** Opening Dataset entries block **
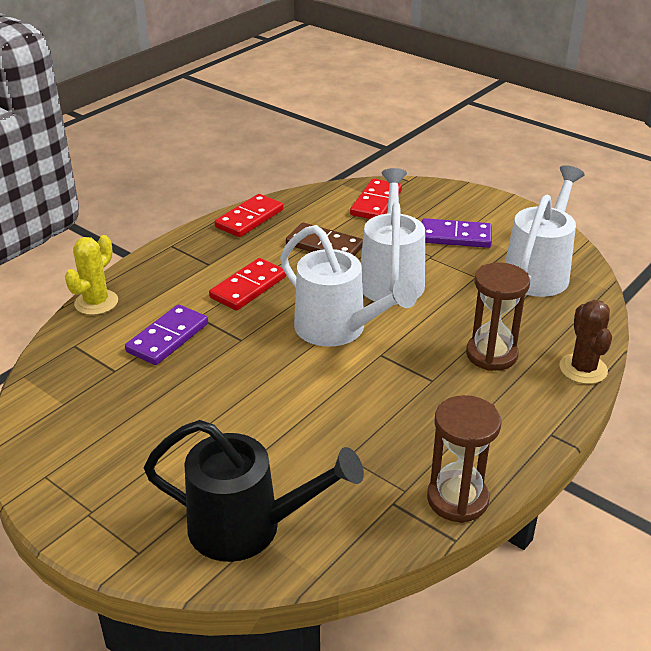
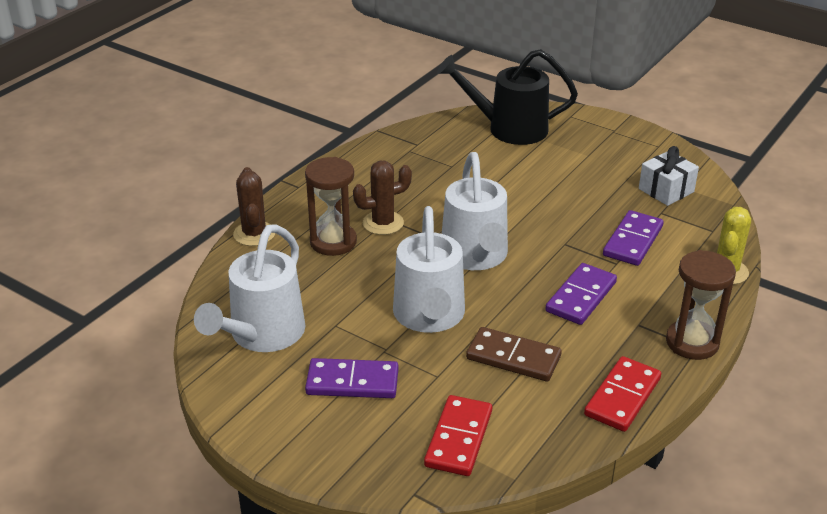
camera: 175 degrees right, 0 degrees up
(87, 399) = (666, 190): none -> white gift
(248, 287) = (581, 297): red domino -> purple domino
(339, 330) = (476, 257): white watering can -> white watering can turned 135 degrees counterclockwise
(438, 374) = (383, 223): none -> brown cactus
(457, 499) = (373, 147): brown hourglass -> brown hourglass (692, 342)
** Closing Dataset entries block **
■ What is being asked:
Return every entry above exactly as written, with no pictures included.

■ Worked solution:
camera: 175 degrees right, 0 degrees up
(87, 399) = (666, 190): none -> white gift
(248, 287) = (581, 297): red domino -> purple domino
(339, 330) = (476, 257): white watering can -> white watering can turned 135 degrees counterclockwise
(438, 374) = (383, 223): none -> brown cactus
(457, 499) = (373, 147): brown hourglass -> brown hourglass (692, 342)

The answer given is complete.